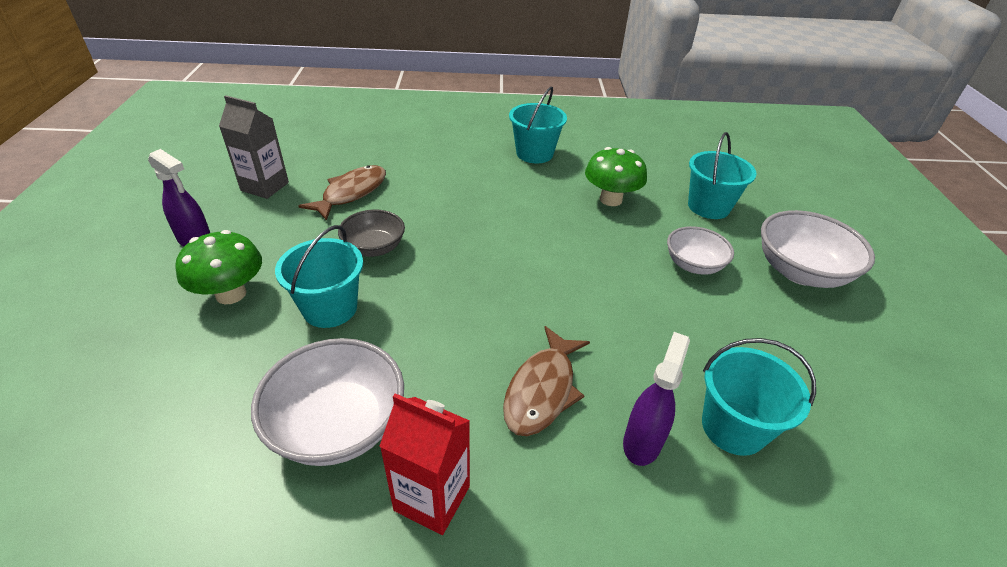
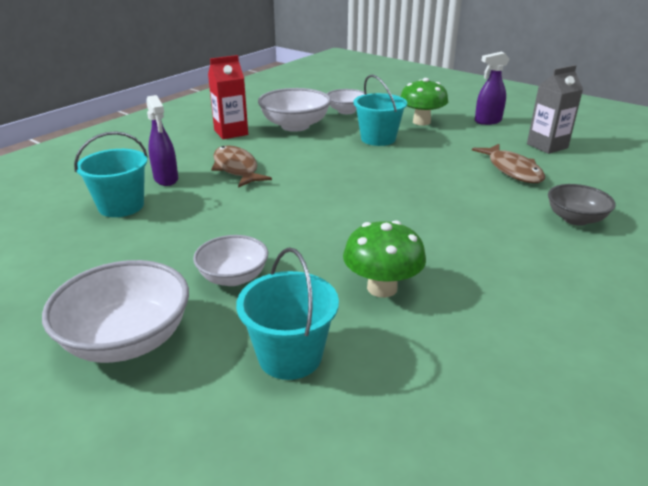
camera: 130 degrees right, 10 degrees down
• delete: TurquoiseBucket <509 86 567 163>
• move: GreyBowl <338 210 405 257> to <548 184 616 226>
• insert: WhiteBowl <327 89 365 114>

...

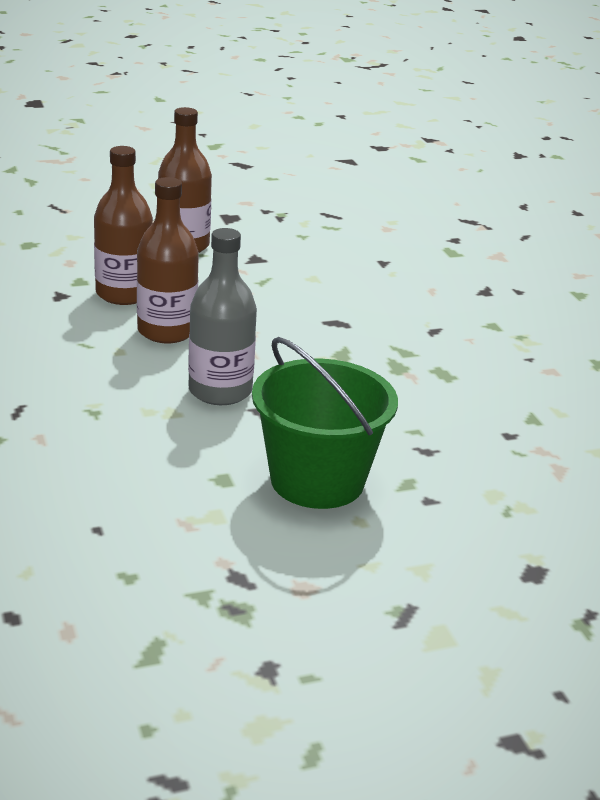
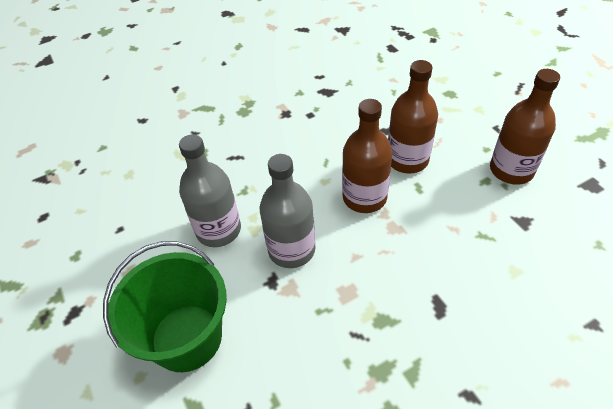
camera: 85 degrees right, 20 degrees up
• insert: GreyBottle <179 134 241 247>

_The task_
Everything from the line with "camera: 85 degrees right, 20 degrees up" through the line with "134 241 247>" in the listing above must be retyped exactly, with nothing added.

_Answer for this exercise_
camera: 85 degrees right, 20 degrees up
• insert: GreyBottle <179 134 241 247>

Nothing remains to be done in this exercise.